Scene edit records

*-*-*

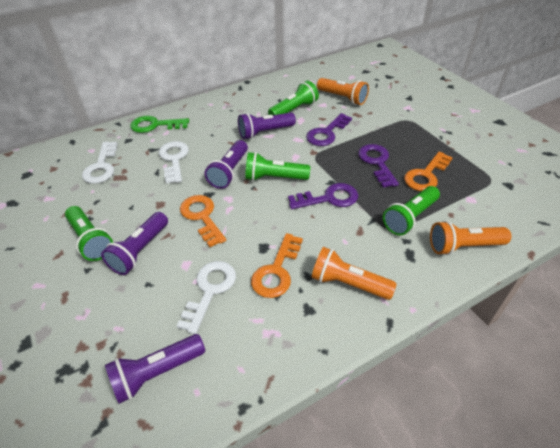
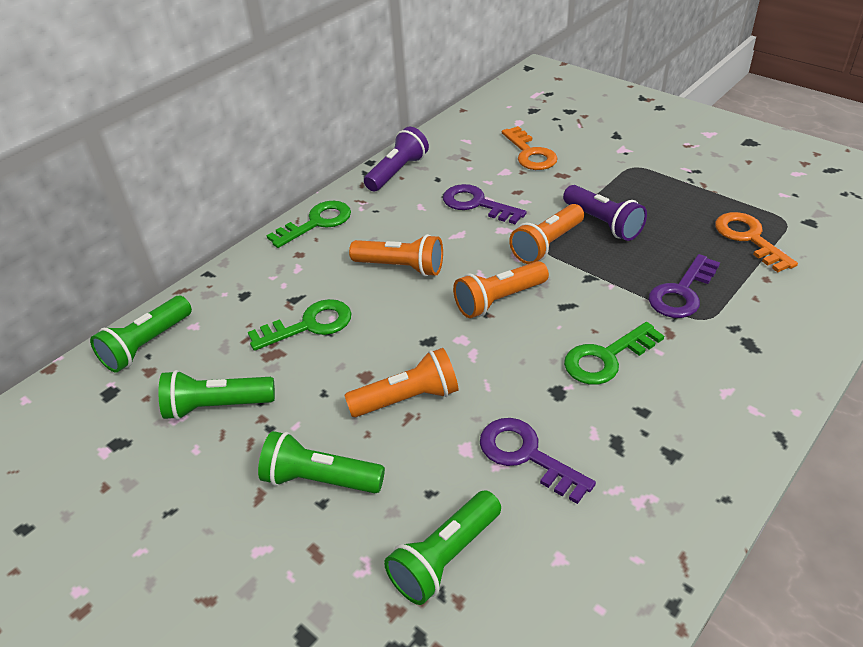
green key: 1 -> 3
orange flashlight: 3 -> 4
orange key: 3 -> 2
purple flashlight: 4 -> 2
white key: 3 -> 0

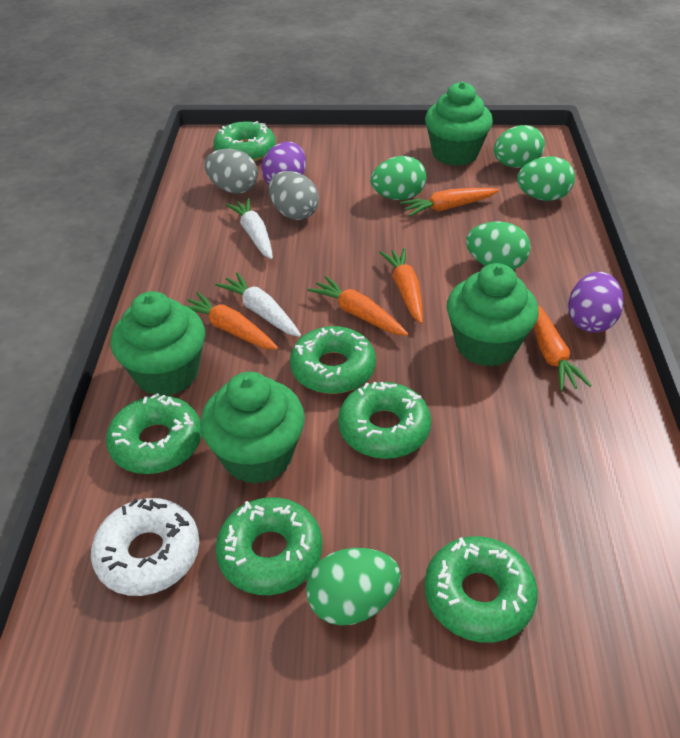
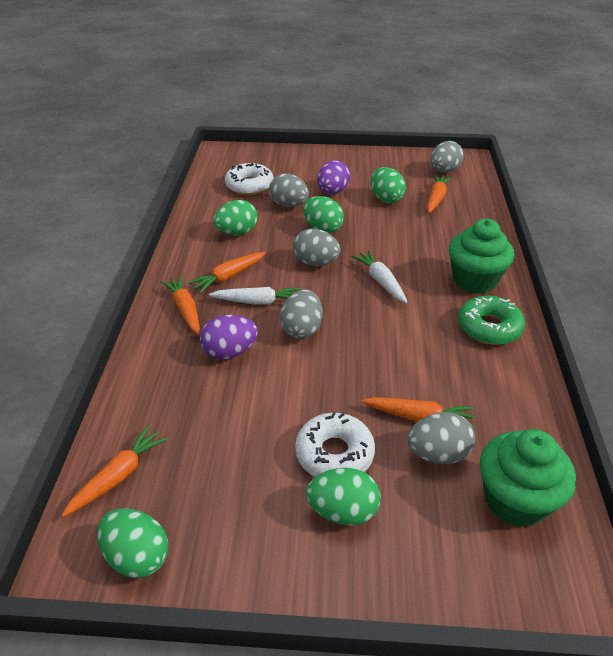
green cupcake: 4 -> 2
green donut: 6 -> 1
grey egg: 2 -> 5
white donut: 1 -> 2

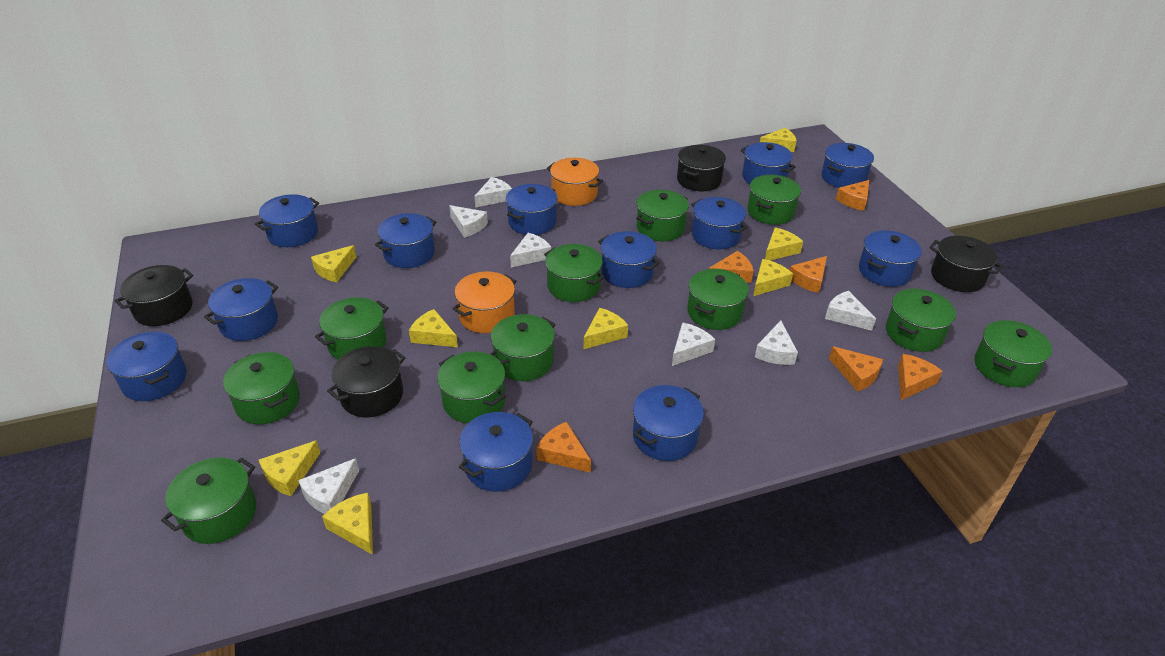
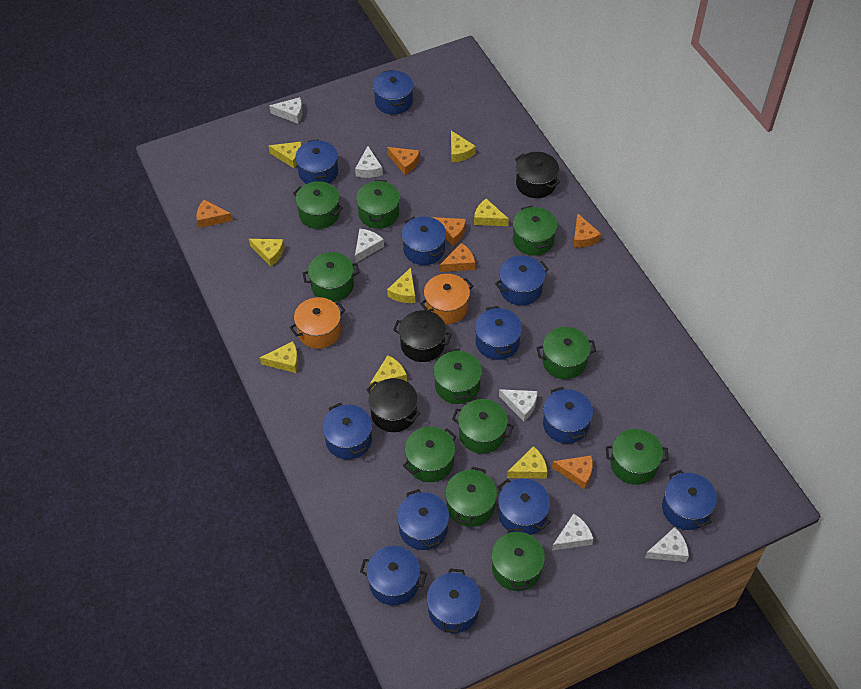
black pot: 4 -> 3
white cheese: 7 -> 6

*-*-*

▶ Work item
Report every line above that has the string "white" in it.

▶ Solution to this task
white key: 3 -> 0
white donut: 1 -> 2
white cheese: 7 -> 6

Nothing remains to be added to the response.